What you should do.
Could you write out the listing below exactly as it stands, leaving out the pictures?

Data below.
<<<<

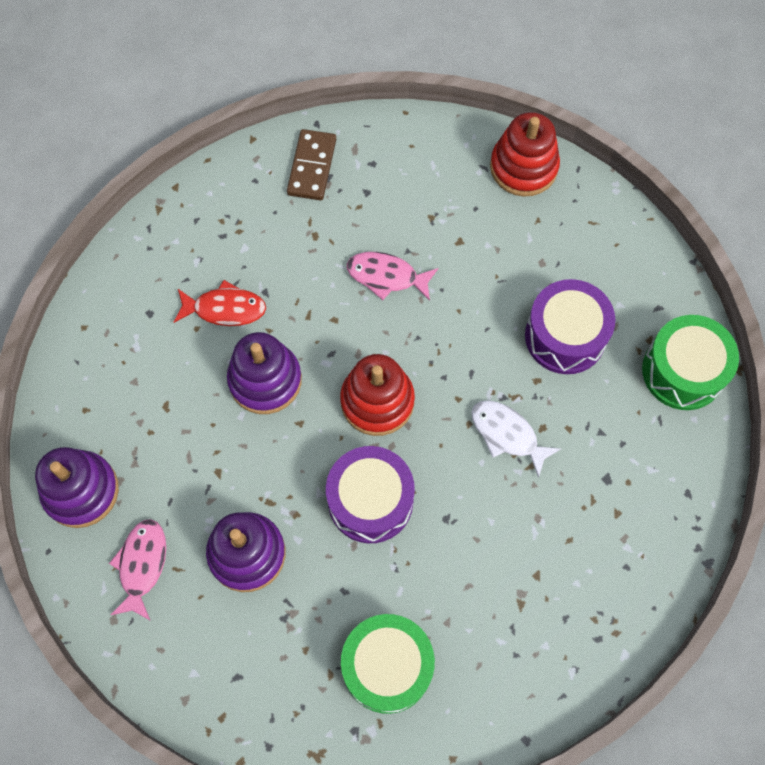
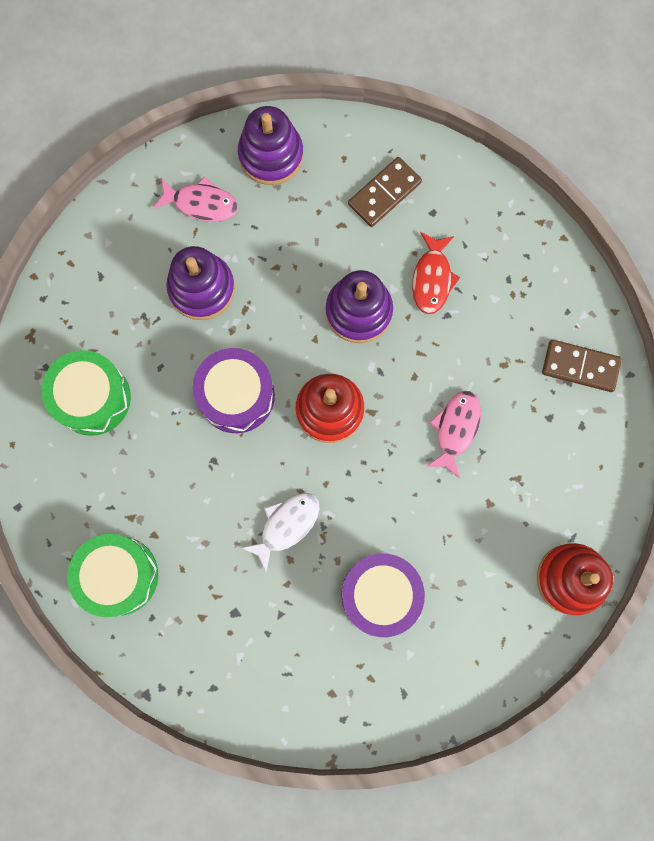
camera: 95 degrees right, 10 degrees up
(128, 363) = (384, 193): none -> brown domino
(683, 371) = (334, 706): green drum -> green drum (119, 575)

>>>>

Exercise answer.
camera: 95 degrees right, 10 degrees up
(128, 363) = (384, 193): none -> brown domino
(683, 371) = (334, 706): green drum -> green drum (119, 575)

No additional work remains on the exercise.